* [WORK INSTRUCTION] Exact copy, no pictures: reproduce every record below as it stands.
= = = =
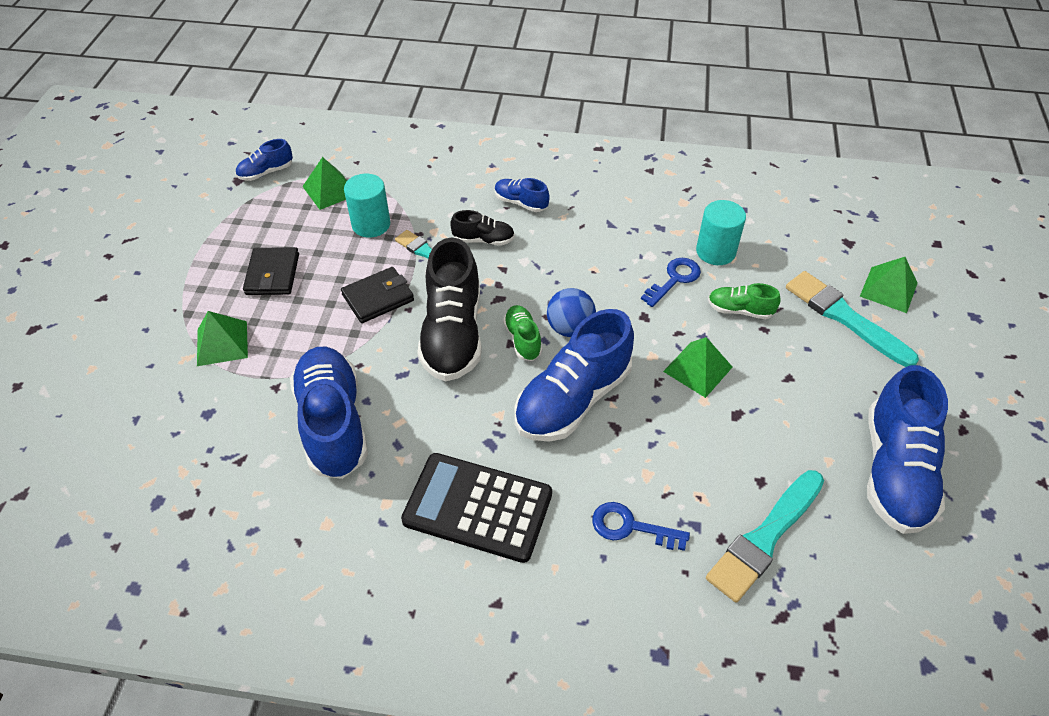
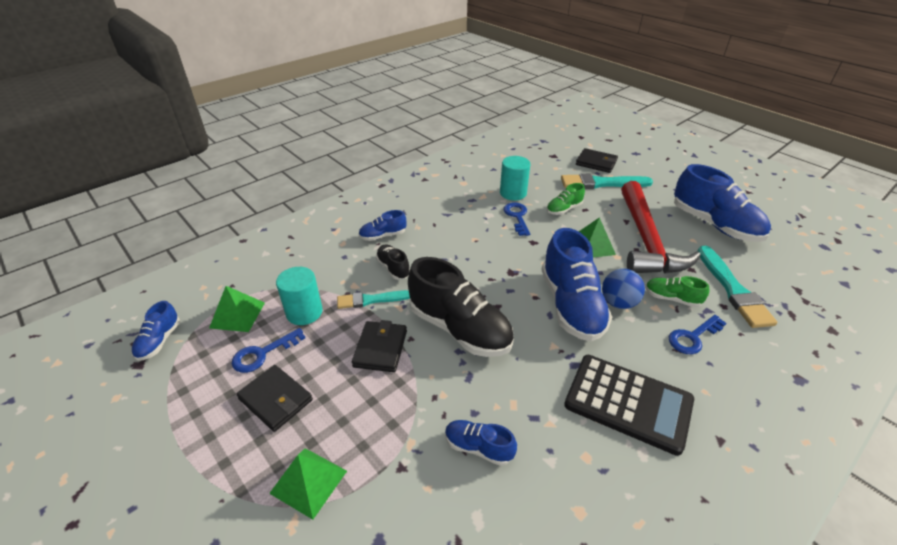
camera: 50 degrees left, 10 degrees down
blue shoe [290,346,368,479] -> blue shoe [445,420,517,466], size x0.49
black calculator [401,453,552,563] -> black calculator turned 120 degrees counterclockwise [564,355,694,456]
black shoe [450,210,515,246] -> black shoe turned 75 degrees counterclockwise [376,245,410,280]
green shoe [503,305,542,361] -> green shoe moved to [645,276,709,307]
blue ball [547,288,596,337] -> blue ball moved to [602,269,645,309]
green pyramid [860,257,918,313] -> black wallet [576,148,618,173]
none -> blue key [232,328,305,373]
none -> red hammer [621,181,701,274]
= = = =
* [RESPONSE TO THE TASK]
camera: 50 degrees left, 10 degrees down
blue shoe [290,346,368,479] -> blue shoe [445,420,517,466], size x0.49
black calculator [401,453,552,563] -> black calculator turned 120 degrees counterclockwise [564,355,694,456]
black shoe [450,210,515,246] -> black shoe turned 75 degrees counterclockwise [376,245,410,280]
green shoe [503,305,542,361] -> green shoe moved to [645,276,709,307]
blue ball [547,288,596,337] -> blue ball moved to [602,269,645,309]
green pyramid [860,257,918,313] -> black wallet [576,148,618,173]
none -> blue key [232,328,305,373]
none -> red hammer [621,181,701,274]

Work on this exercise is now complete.